▼

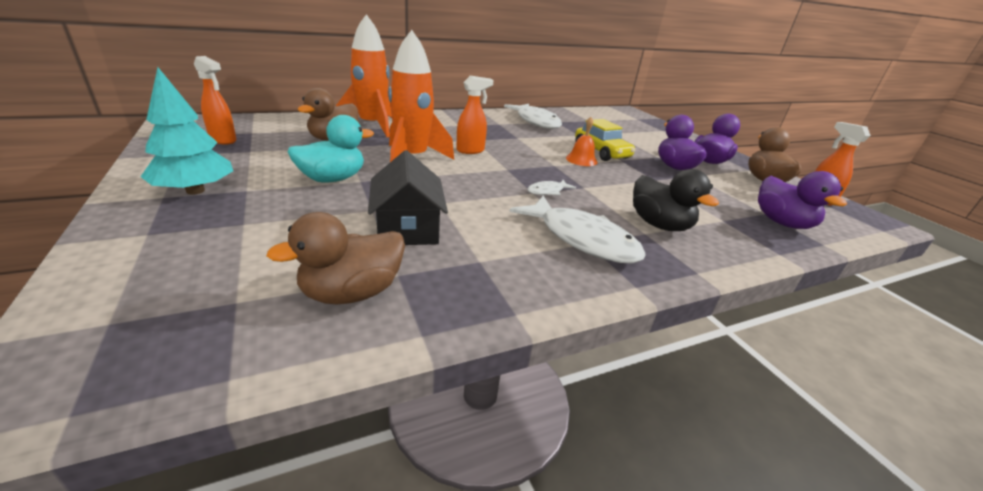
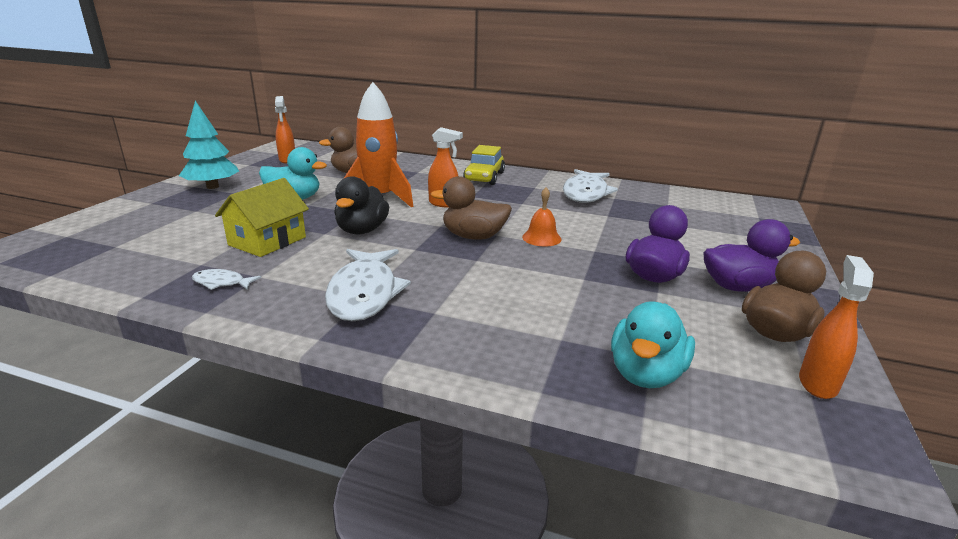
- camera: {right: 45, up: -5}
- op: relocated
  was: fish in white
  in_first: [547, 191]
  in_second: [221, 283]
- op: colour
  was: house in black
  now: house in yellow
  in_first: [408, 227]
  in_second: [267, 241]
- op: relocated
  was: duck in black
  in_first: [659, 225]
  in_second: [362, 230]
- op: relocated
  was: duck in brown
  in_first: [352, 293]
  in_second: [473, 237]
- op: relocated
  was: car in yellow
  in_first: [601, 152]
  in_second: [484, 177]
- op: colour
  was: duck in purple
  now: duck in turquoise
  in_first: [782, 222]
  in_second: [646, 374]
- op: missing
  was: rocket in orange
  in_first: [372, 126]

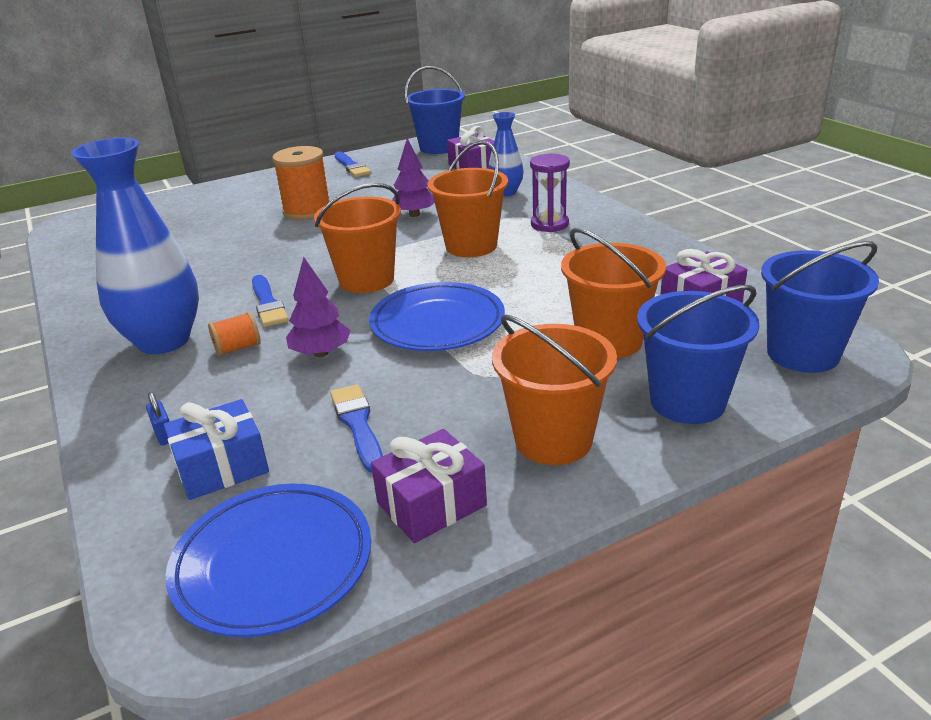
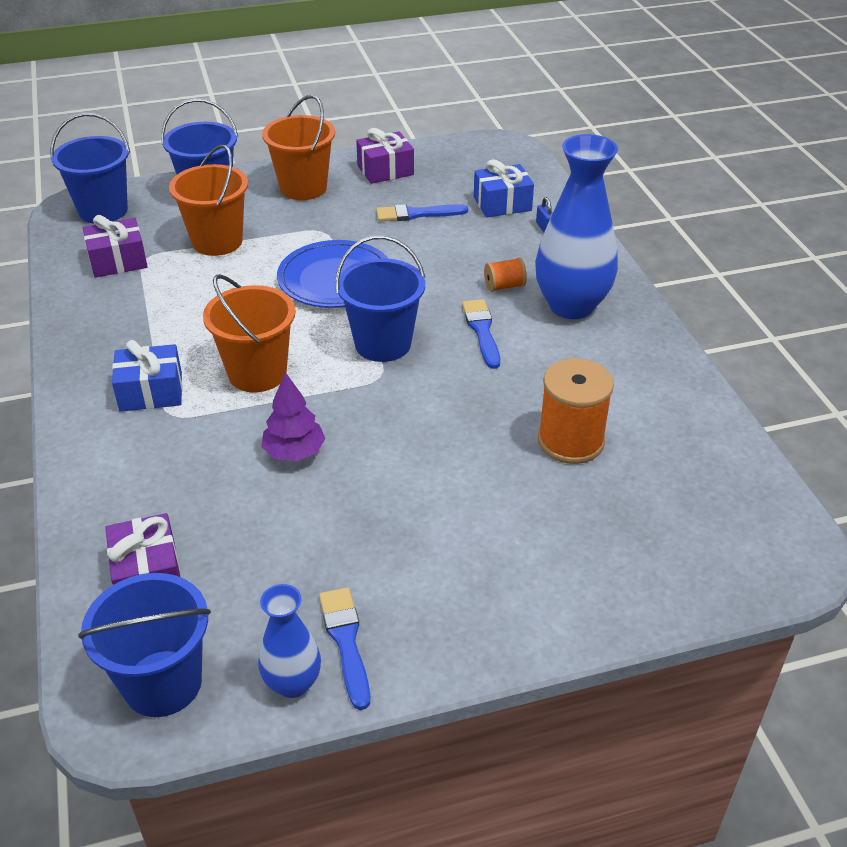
- camera: {right: -170, up: 10}
- op: exchanged
  was: hourglass in purple
  now: gift in blue
  in_first: [549, 224]
  in_second: [151, 392]
- op: relocated
  was: vase in blue
  in_first: [506, 192]
  in_second: [292, 683]
- op: colour
  was: bucket in orange
  now: bucket in blue
  in_first: [366, 280]
  in_second: [383, 344]
- op: spun
  was: brush in blue
  in_first: [358, 424]
  in_second: [417, 214]
  clockwise: 90
- op: relocated
  was: spool in orange
  in_first: [307, 211]
  in_second: [570, 441]
- op: missing
  was: plate in blue
  in_first: [273, 564]
- op: missing
  was: tree in purple
  in_first: [321, 353]

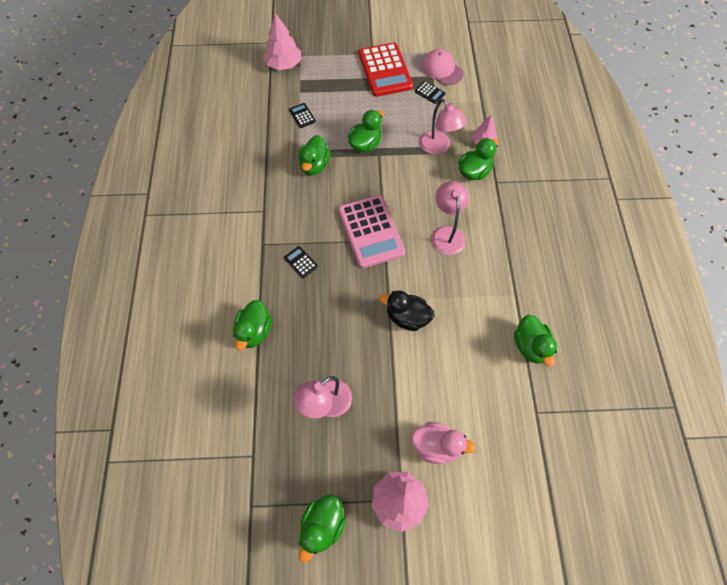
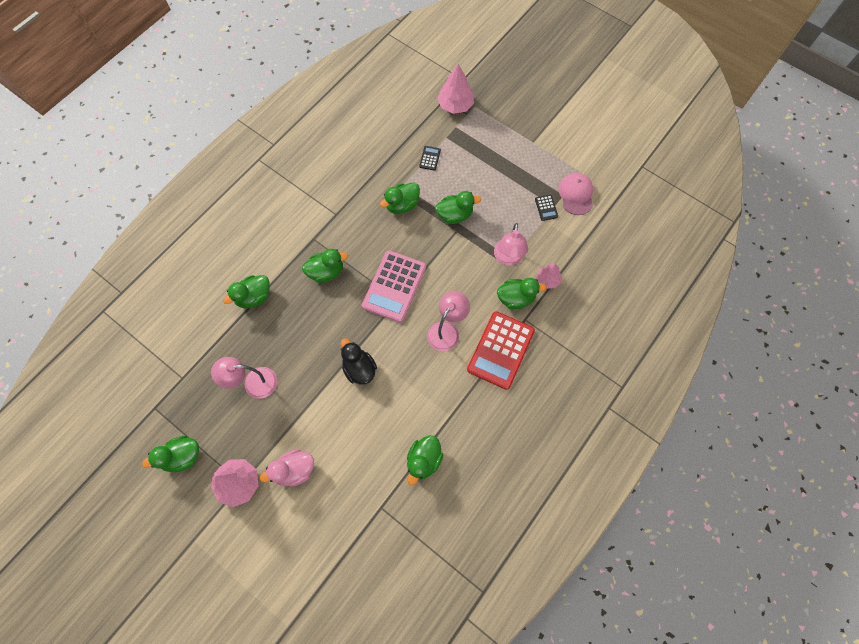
- camera: {right: 40, up: 5}
- op: spun
  was: duck in pink
  in_first: [436, 446]
  in_second: [294, 470]
  clockwise: 105
- op: exchanged
  was: calculator in black
  now: duck in green
  in_first: [301, 262]
  in_second: [326, 272]
- op: relocated
  was: calculator in red
  in_first: [385, 70]
  in_second: [501, 350]

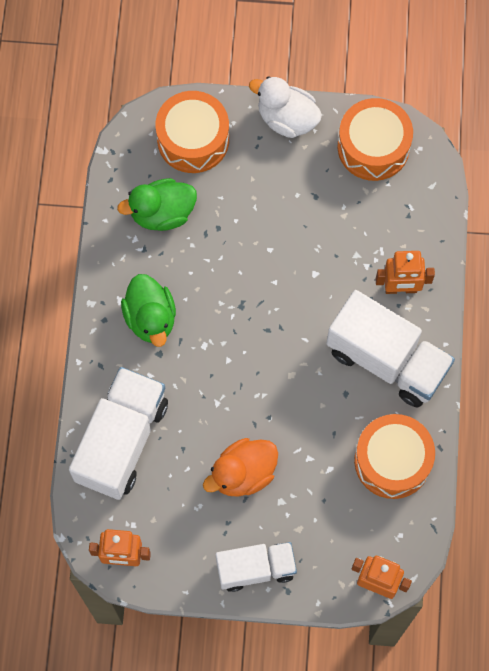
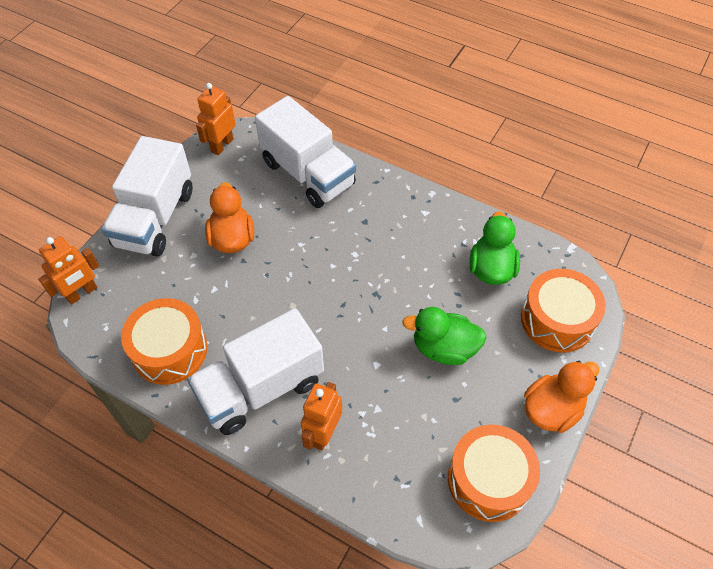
- camera: {right: 115, up: -15}
- op: size
  was: truck in white
  in_first: [255, 569]
  in_second: [155, 218]
  ratio: 1.61
- op: relocated
  was: duck in green
  in_first: [150, 318]
  in_second: [444, 348]
- op: colour
  was: duck in white
  now: duck in orange
  in_first: [287, 119]
  in_second: [551, 409]

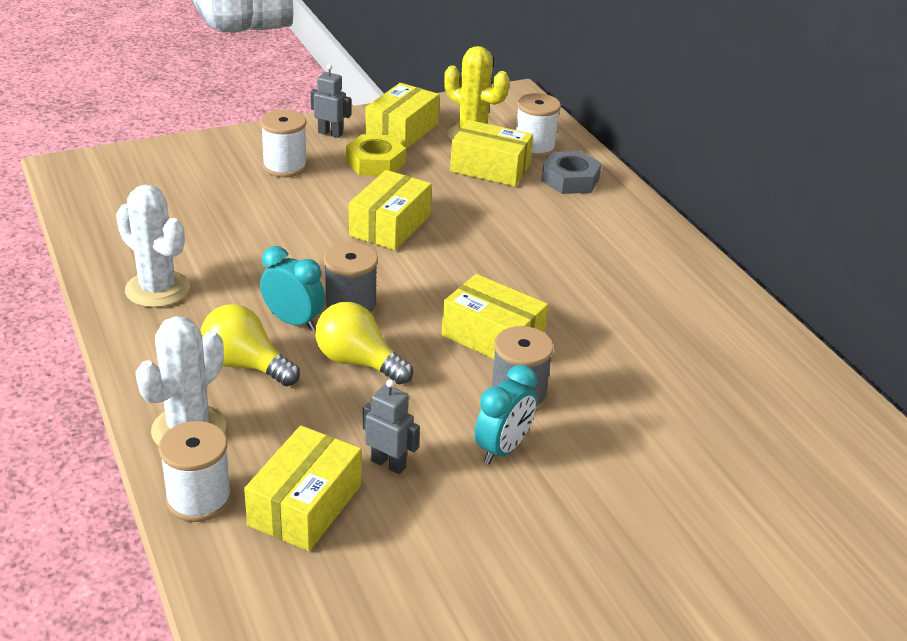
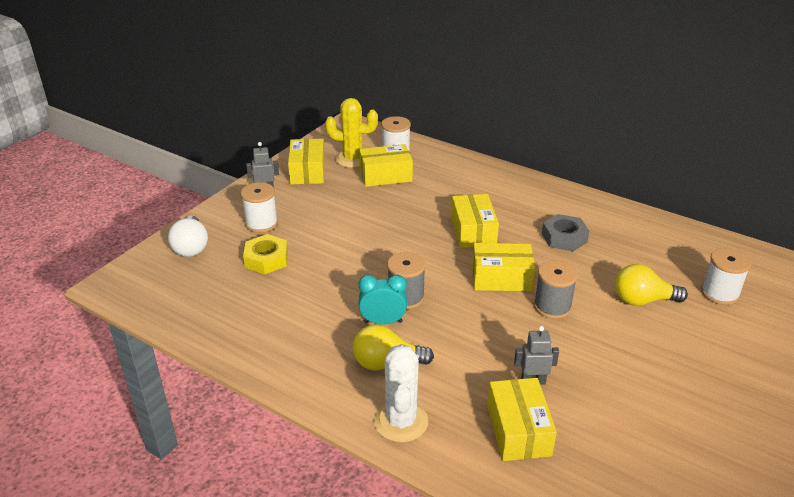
- camera: {right: -30, up: 0}
- op: appeared
  now: light bulb in white
  in_second: [191, 247]
- op: relocated
  was: nut in yellow
  in_first: [375, 163]
  in_second: [266, 259]
- op: relocated
  was: box in yellow
  in_first: [390, 225]
  in_second: [473, 231]
- op: relocated
  was: nut in grey
  in_first: [570, 180]
  in_second: [564, 238]
- op: relocated
  was: light bulb in yellow
  in_first: [358, 362]
  in_second: [642, 300]
- op: relocated
  was: spool in white
  in_first: [199, 499]
  in_second: [719, 293]
- op: missing
  was: cactus in white
  in_first: [157, 289]
- op: missing
  was: clock in turquoise
  in_first: [503, 449]

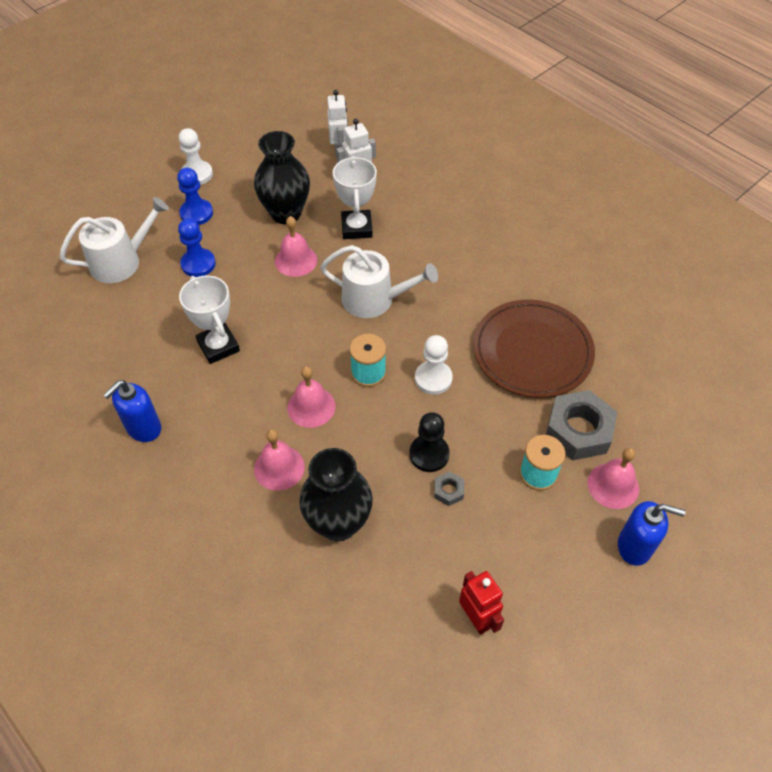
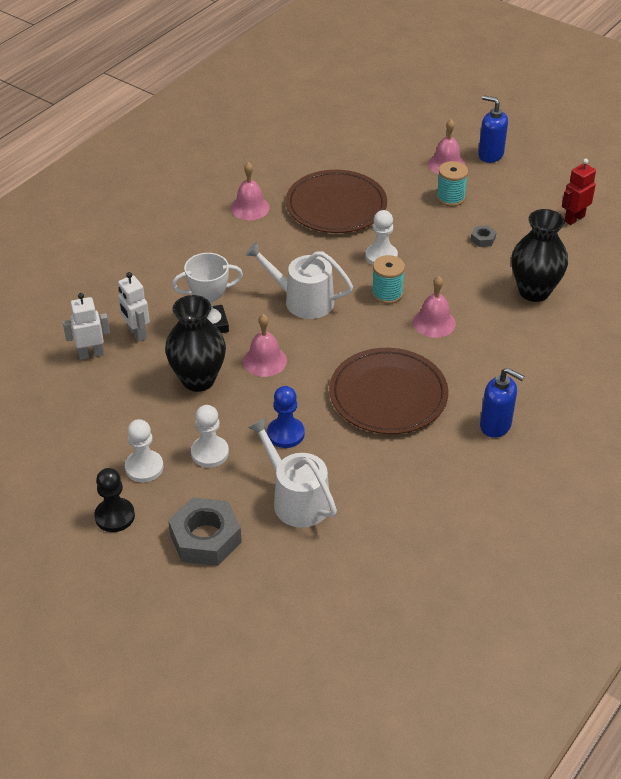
- camera: {right: -100, up: -10}
- op: relocated
  was: pawn in black
  in_first: [429, 454]
  in_second: [115, 516]
- op: relocated
  was: nut in grey
  in_first: [578, 430]
  in_second: [205, 538]
- op: colour
  was: pawn in blue
  now: pawn in white
  in_first: [196, 213]
  in_second: [210, 453]
- op: relocated
  was: bell in pink
  in_first: [279, 467]
  in_second: [250, 208]
- op: spun
  was: watering can in white
  in_first: [374, 299]
  in_second: [303, 300]
  clockwise: -75
- op: exchanged
  was: trophy in white
  now: plate in brown
  in_first: [218, 346]
  in_second: [388, 395]
- op: spun
  was: soap dispenser in blue
  in_first: [635, 546]
  in_second: [490, 155]
  clockwise: -60

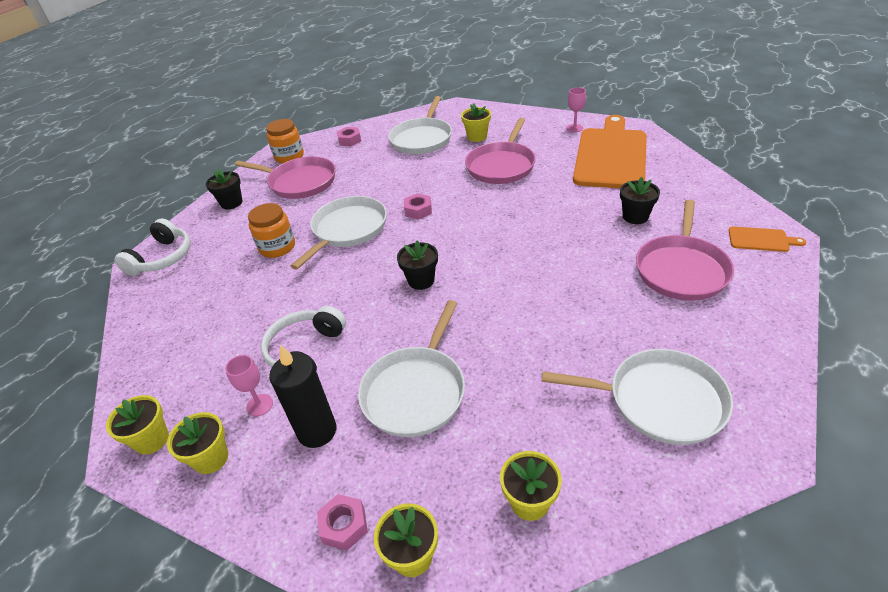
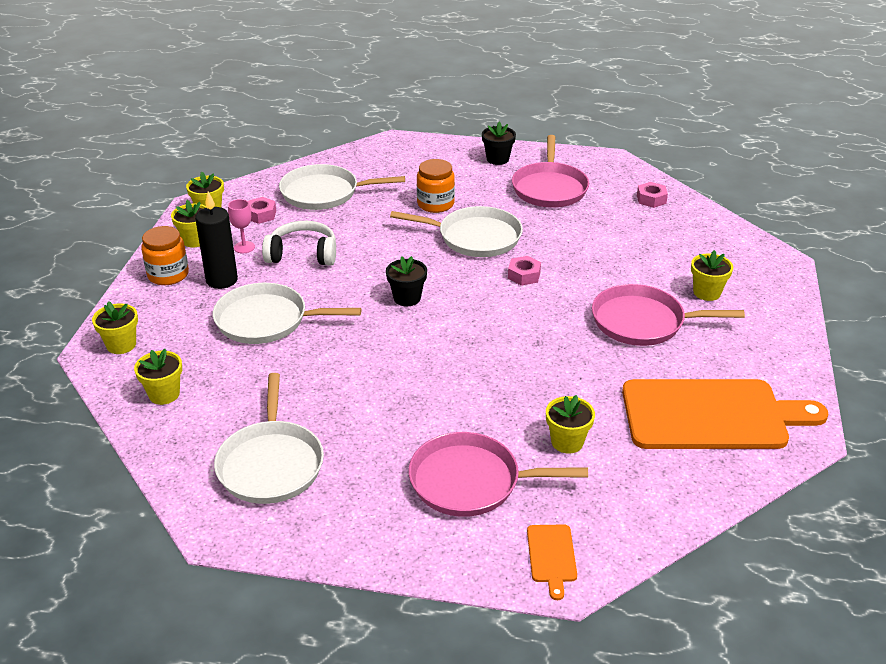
- camera: {right: 70, up: -5}
- op: relocated
  was: jar in orange
  in_first: [289, 156]
  in_second: [168, 275]
- op: relocated
  was: nut in pink
  in_first: [344, 526]
  in_second: [261, 215]
- op: relocated
  was: pan in white
  in_first: [422, 139]
  in_second: [324, 193]
- op: colour
  was: flower pot in black
  now: flower pot in yellow
  in_first: [635, 217]
  in_second: [567, 442]
- op: missing
  was: headphones in white
  in_first: [162, 258]
- op: missing
  was: goblet in pink
  in_first: [574, 128]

▲

- **THE TASK**: In the listing above, find the line containing "in_second: [484, 177]" and the line containing "was: rocket in orange", then retype both and every line between them exactly, with nothing else.

- **YOUR SOLUTION**:
  in_second: [484, 177]
- op: colour
  was: duck in purple
  now: duck in turquoise
  in_first: [782, 222]
  in_second: [646, 374]
- op: missing
  was: rocket in orange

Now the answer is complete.